> _INPUT MATERIAL_:
[Start of section]

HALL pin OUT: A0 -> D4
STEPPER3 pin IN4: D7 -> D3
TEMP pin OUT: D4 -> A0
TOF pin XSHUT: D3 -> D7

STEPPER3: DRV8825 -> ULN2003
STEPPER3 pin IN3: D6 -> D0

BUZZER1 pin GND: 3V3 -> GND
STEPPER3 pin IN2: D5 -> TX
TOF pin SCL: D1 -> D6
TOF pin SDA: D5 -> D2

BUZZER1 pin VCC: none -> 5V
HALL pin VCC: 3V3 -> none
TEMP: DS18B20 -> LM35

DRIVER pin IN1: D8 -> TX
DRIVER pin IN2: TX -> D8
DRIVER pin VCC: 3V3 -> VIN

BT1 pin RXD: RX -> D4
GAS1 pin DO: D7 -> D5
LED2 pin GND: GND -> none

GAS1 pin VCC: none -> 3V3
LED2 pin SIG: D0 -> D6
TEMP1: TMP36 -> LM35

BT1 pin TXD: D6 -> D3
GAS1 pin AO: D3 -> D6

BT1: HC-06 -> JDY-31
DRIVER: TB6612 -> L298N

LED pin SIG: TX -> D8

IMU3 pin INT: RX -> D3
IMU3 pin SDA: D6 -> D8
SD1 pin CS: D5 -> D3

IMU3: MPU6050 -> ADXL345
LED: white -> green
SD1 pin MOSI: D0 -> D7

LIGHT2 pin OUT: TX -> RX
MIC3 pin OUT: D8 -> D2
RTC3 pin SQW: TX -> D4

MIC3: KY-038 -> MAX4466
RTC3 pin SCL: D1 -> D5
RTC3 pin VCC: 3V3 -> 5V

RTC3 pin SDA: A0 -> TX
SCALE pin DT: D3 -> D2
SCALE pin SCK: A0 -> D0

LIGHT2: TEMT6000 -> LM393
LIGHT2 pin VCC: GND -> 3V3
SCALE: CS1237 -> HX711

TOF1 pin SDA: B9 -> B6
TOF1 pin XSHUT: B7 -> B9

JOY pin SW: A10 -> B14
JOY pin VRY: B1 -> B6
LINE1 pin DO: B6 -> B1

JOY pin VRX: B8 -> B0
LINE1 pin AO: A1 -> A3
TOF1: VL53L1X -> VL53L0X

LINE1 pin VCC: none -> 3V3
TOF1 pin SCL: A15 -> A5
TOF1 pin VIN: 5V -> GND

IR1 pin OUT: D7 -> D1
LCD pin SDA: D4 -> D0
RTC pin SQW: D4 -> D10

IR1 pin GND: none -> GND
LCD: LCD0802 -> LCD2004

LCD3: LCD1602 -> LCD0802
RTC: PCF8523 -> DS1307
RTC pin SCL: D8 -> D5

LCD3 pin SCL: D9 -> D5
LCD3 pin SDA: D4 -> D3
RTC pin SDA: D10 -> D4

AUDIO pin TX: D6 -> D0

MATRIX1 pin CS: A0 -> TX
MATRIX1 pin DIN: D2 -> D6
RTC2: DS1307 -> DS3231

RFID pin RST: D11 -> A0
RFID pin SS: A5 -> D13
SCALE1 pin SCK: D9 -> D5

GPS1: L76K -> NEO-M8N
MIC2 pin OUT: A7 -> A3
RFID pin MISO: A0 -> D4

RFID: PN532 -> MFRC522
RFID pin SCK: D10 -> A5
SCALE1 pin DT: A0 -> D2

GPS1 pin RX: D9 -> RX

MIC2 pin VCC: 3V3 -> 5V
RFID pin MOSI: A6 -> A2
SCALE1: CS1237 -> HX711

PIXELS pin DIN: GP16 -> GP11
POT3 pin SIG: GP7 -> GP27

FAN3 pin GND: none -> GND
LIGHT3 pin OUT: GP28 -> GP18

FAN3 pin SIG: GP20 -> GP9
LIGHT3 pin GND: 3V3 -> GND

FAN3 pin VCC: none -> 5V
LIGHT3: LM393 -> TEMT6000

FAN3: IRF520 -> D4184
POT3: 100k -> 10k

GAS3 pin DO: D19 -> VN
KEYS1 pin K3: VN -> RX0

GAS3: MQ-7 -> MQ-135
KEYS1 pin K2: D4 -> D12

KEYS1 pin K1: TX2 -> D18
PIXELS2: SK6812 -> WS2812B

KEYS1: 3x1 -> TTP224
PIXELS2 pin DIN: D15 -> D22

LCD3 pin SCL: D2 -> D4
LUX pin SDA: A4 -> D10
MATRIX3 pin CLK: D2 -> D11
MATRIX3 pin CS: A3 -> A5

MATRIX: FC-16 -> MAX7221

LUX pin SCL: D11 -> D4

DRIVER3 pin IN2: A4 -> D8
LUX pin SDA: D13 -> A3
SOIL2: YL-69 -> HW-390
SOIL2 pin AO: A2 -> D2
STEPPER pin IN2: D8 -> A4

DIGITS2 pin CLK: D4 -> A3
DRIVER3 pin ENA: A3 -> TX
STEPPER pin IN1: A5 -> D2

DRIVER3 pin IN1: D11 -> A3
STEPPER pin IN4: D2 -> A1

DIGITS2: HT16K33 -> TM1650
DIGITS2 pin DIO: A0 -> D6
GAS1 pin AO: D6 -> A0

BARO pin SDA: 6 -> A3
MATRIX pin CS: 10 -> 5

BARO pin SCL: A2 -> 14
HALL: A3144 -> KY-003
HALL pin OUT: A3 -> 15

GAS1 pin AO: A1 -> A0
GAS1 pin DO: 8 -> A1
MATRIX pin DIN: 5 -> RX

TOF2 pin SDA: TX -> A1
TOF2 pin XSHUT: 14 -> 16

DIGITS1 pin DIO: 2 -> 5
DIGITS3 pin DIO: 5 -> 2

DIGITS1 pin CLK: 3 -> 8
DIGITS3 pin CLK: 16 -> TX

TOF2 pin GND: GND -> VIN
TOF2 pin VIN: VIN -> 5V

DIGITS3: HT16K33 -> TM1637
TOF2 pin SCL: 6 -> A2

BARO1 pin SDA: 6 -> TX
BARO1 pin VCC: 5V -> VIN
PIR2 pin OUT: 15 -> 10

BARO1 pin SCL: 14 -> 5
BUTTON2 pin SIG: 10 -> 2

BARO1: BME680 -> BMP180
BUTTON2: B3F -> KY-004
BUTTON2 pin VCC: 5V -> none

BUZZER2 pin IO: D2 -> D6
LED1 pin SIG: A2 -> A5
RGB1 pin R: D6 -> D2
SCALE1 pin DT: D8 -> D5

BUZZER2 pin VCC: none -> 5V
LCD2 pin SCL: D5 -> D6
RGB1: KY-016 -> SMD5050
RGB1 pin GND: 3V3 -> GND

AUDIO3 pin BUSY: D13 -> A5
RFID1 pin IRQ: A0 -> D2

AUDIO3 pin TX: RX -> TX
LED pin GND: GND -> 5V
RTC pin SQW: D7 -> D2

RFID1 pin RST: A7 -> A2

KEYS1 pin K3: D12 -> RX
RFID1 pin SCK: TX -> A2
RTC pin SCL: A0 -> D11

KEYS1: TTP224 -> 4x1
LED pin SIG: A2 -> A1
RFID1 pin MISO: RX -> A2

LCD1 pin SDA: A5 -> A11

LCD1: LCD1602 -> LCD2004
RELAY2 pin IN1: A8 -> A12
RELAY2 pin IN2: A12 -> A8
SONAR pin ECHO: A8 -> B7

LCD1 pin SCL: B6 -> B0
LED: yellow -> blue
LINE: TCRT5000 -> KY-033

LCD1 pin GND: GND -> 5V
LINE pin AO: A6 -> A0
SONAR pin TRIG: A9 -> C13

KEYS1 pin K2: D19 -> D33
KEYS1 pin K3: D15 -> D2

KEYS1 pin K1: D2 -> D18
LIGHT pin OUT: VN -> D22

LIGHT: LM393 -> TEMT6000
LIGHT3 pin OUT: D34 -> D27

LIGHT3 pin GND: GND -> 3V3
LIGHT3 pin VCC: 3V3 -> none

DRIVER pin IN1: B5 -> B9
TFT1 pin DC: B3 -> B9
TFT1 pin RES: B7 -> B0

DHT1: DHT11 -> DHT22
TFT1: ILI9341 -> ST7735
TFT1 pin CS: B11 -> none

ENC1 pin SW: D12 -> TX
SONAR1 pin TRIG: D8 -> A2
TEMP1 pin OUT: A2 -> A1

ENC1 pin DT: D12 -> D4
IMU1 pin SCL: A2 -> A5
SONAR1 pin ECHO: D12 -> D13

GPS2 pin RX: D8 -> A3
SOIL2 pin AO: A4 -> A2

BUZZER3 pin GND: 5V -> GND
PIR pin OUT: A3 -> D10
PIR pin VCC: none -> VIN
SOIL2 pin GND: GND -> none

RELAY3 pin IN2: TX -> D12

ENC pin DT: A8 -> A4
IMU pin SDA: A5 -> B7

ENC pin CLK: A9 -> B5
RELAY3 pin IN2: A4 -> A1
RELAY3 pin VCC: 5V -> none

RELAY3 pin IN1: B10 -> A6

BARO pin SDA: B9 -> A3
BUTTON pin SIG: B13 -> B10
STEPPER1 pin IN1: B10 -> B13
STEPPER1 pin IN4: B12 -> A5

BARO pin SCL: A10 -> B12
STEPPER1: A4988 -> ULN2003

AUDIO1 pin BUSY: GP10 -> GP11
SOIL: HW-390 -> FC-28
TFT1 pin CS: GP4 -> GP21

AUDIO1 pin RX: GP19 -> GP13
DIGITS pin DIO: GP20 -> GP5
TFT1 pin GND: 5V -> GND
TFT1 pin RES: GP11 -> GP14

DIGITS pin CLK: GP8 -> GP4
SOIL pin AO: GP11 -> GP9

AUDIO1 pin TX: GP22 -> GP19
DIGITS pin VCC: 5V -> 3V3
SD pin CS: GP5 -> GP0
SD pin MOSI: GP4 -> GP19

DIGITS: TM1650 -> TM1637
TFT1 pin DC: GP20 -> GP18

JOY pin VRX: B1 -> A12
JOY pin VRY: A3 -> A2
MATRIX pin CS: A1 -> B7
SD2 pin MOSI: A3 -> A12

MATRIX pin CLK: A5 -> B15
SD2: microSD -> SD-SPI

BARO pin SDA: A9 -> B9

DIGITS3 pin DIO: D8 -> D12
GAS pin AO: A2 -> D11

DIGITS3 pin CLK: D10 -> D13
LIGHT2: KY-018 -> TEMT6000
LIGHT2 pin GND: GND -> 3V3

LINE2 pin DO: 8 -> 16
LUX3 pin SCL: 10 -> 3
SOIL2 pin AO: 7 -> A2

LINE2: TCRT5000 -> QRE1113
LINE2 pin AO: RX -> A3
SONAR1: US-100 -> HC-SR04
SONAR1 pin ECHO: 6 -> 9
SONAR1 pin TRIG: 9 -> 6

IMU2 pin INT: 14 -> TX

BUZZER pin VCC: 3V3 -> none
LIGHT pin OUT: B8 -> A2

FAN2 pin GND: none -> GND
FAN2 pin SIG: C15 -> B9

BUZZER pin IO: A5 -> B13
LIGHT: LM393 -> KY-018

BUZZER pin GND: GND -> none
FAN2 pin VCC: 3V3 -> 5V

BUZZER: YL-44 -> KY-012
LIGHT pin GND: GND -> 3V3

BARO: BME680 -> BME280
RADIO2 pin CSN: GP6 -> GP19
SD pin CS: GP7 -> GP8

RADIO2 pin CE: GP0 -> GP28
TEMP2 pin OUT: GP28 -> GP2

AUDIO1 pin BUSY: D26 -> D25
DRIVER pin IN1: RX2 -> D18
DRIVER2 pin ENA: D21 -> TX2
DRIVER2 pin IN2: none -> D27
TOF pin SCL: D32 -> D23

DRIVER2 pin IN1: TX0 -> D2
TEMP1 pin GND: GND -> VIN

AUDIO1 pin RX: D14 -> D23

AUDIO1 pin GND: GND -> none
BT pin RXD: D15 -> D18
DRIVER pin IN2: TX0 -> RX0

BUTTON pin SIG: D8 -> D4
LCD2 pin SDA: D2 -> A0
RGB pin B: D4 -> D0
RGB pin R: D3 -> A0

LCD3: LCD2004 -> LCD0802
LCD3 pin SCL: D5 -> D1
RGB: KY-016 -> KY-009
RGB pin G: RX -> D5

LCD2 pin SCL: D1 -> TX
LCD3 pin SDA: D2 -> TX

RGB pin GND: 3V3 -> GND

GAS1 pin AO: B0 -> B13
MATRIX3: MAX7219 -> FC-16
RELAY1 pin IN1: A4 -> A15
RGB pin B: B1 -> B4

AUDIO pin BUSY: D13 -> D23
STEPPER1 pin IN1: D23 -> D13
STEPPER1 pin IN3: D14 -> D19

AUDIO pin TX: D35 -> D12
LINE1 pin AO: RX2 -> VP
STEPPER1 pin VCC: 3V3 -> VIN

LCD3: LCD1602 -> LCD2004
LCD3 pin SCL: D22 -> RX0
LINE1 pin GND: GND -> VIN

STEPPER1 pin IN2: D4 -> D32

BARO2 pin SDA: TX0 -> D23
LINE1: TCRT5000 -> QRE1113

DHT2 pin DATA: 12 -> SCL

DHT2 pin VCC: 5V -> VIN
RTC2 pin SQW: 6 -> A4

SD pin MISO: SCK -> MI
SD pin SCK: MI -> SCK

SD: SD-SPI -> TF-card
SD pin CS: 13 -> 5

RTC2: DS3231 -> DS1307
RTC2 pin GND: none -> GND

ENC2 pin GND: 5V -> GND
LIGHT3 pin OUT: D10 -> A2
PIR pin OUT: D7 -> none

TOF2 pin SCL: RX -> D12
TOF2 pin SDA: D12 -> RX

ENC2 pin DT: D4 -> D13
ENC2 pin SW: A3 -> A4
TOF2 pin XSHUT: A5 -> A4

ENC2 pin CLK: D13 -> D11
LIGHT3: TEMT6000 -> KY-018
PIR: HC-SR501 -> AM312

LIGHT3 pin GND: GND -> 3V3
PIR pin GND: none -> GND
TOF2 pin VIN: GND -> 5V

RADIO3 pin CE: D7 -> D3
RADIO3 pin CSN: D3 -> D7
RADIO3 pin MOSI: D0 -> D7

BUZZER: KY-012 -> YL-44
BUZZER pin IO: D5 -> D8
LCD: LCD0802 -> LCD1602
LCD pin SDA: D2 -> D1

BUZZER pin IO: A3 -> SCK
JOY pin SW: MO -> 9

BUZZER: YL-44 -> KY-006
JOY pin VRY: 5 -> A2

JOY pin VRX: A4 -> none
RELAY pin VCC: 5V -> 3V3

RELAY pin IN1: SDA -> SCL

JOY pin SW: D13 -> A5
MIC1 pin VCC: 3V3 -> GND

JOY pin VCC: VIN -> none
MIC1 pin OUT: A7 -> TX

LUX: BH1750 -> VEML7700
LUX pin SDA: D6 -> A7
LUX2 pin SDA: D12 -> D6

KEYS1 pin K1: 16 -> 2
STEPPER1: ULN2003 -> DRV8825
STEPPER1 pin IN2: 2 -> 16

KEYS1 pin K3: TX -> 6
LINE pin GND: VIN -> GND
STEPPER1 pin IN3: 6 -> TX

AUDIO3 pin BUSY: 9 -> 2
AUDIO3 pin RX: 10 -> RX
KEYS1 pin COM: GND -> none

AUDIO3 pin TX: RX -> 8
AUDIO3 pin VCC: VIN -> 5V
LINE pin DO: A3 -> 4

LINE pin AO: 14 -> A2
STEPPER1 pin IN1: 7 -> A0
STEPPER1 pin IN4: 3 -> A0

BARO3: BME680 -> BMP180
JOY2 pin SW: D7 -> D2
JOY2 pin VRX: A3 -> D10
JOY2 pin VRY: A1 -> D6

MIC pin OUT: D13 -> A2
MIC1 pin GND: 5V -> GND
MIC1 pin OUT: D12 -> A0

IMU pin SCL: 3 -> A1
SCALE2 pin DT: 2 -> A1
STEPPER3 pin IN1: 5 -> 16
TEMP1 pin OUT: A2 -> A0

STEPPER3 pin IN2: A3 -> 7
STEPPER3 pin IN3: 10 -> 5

[End of section]

> _THE TASK_:
Please go over the data above and tally every line holding "ECHO"; reply only with the count.

> _FINAL ANSWER_:
3